RECORDS PROVIDED Start Marker

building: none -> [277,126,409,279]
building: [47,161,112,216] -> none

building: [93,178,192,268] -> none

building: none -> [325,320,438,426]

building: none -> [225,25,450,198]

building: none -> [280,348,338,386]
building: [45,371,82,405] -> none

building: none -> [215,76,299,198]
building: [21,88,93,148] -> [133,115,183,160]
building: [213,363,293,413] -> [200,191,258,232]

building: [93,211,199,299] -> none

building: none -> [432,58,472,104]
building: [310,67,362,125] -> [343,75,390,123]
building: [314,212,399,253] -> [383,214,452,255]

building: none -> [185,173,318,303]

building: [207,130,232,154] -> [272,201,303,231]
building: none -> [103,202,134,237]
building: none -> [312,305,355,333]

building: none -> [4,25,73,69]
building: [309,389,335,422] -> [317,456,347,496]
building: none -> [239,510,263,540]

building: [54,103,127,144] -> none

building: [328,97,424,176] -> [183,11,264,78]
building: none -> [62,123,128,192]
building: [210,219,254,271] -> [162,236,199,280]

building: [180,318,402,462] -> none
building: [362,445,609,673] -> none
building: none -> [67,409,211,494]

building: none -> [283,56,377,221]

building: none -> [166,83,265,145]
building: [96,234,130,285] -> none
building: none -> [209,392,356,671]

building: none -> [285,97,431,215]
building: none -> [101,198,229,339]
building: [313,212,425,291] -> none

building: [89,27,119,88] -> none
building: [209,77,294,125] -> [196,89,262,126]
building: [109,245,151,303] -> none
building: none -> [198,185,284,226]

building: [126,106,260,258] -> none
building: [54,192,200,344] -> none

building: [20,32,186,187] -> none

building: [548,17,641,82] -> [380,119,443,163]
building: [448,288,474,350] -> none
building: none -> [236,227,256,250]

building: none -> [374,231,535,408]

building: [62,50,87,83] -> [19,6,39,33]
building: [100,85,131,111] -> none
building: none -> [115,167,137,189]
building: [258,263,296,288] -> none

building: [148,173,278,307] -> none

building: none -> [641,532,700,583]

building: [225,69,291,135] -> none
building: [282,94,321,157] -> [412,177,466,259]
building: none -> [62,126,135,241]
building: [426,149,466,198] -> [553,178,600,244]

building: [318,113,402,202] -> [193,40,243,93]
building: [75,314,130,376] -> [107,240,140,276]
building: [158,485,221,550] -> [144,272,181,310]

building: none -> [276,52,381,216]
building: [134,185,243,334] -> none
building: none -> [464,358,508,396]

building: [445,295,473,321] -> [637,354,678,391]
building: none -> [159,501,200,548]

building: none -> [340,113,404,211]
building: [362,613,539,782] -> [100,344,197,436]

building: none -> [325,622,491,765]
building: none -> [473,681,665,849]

RECORDS PROVIDED End Marker

**DIRECTIONS**
In full and verbatim, repeat the records given above.

**WRITTEN REPLY**
building: none -> [277,126,409,279]
building: [47,161,112,216] -> none

building: [93,178,192,268] -> none

building: none -> [325,320,438,426]

building: none -> [225,25,450,198]

building: none -> [280,348,338,386]
building: [45,371,82,405] -> none

building: none -> [215,76,299,198]
building: [21,88,93,148] -> [133,115,183,160]
building: [213,363,293,413] -> [200,191,258,232]

building: [93,211,199,299] -> none

building: none -> [432,58,472,104]
building: [310,67,362,125] -> [343,75,390,123]
building: [314,212,399,253] -> [383,214,452,255]

building: none -> [185,173,318,303]

building: [207,130,232,154] -> [272,201,303,231]
building: none -> [103,202,134,237]
building: none -> [312,305,355,333]

building: none -> [4,25,73,69]
building: [309,389,335,422] -> [317,456,347,496]
building: none -> [239,510,263,540]

building: [54,103,127,144] -> none

building: [328,97,424,176] -> [183,11,264,78]
building: none -> [62,123,128,192]
building: [210,219,254,271] -> [162,236,199,280]

building: [180,318,402,462] -> none
building: [362,445,609,673] -> none
building: none -> [67,409,211,494]

building: none -> [283,56,377,221]

building: none -> [166,83,265,145]
building: [96,234,130,285] -> none
building: none -> [209,392,356,671]

building: none -> [285,97,431,215]
building: none -> [101,198,229,339]
building: [313,212,425,291] -> none

building: [89,27,119,88] -> none
building: [209,77,294,125] -> [196,89,262,126]
building: [109,245,151,303] -> none
building: none -> [198,185,284,226]

building: [126,106,260,258] -> none
building: [54,192,200,344] -> none

building: [20,32,186,187] -> none

building: [548,17,641,82] -> [380,119,443,163]
building: [448,288,474,350] -> none
building: none -> [236,227,256,250]

building: none -> [374,231,535,408]

building: [62,50,87,83] -> [19,6,39,33]
building: [100,85,131,111] -> none
building: none -> [115,167,137,189]
building: [258,263,296,288] -> none

building: [148,173,278,307] -> none

building: none -> [641,532,700,583]

building: [225,69,291,135] -> none
building: [282,94,321,157] -> [412,177,466,259]
building: none -> [62,126,135,241]
building: [426,149,466,198] -> [553,178,600,244]

building: [318,113,402,202] -> [193,40,243,93]
building: [75,314,130,376] -> [107,240,140,276]
building: [158,485,221,550] -> [144,272,181,310]

building: none -> [276,52,381,216]
building: [134,185,243,334] -> none
building: none -> [464,358,508,396]

building: [445,295,473,321] -> [637,354,678,391]
building: none -> [159,501,200,548]

building: none -> [340,113,404,211]
building: [362,613,539,782] -> [100,344,197,436]

building: none -> [325,622,491,765]
building: none -> [473,681,665,849]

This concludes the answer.